[TASK]
Compute how many lines in the data below hold the word "diode", then report that number with nothing else.

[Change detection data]

···

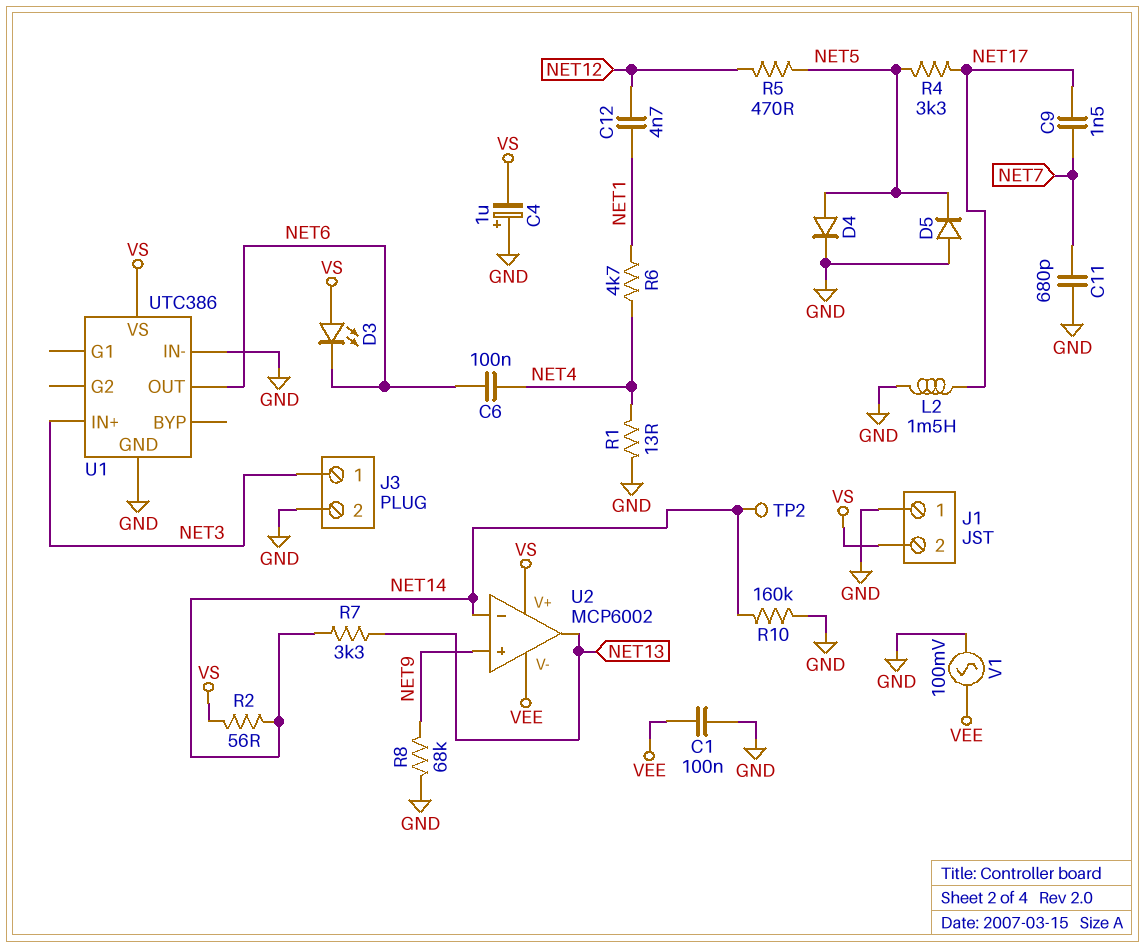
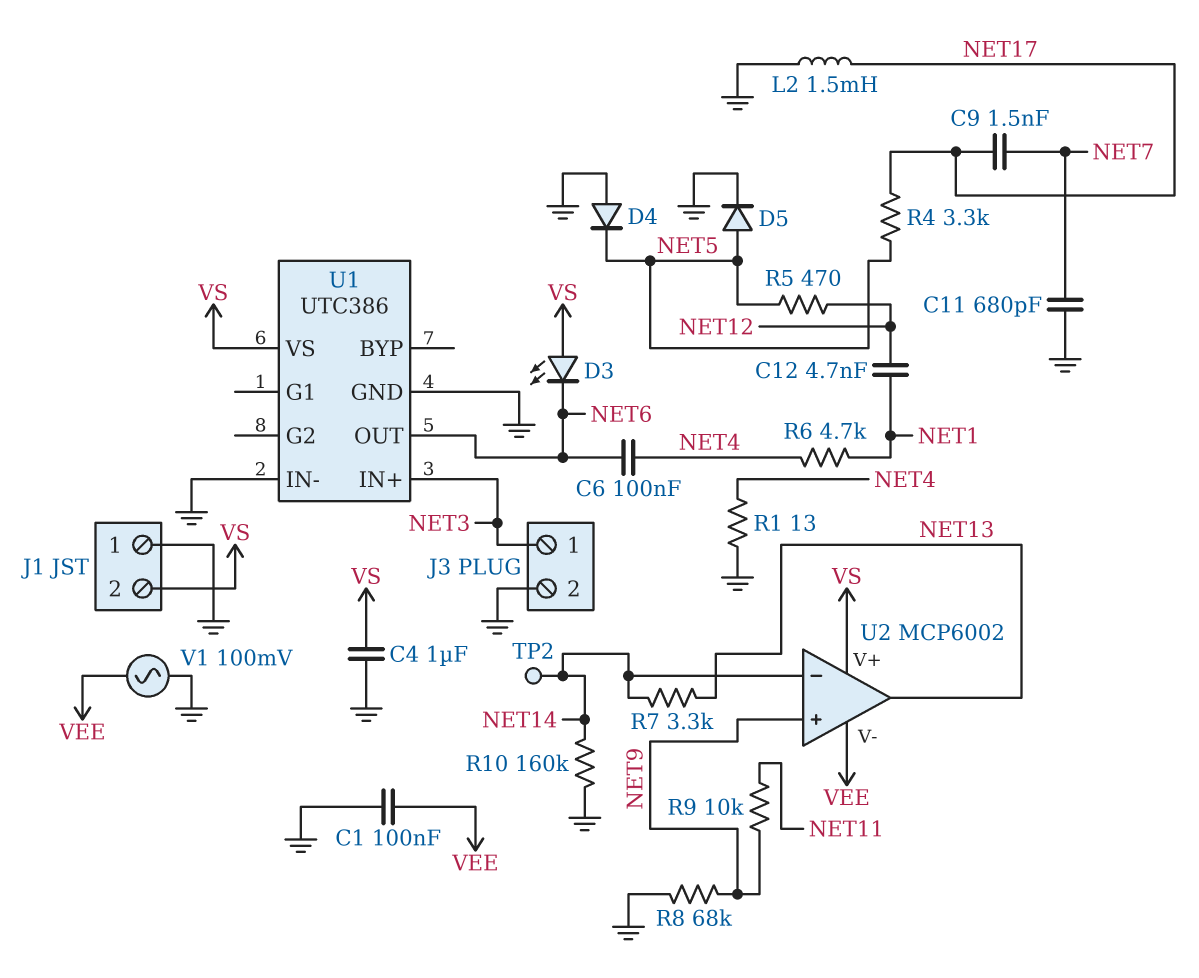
C4: 1uF (plus GND, minus VS) -> 1uF (GND, VS)
D4: diode (A NET5, K GND) -> diode (A GND, K NET5)
D5: diode (A GND, K NET5) -> diode (A NET5, K GND)
R2: 56 (NET14, VS) -> none
R9: none -> 10k (NET9, NET11)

···

[TASK ANSWER]
2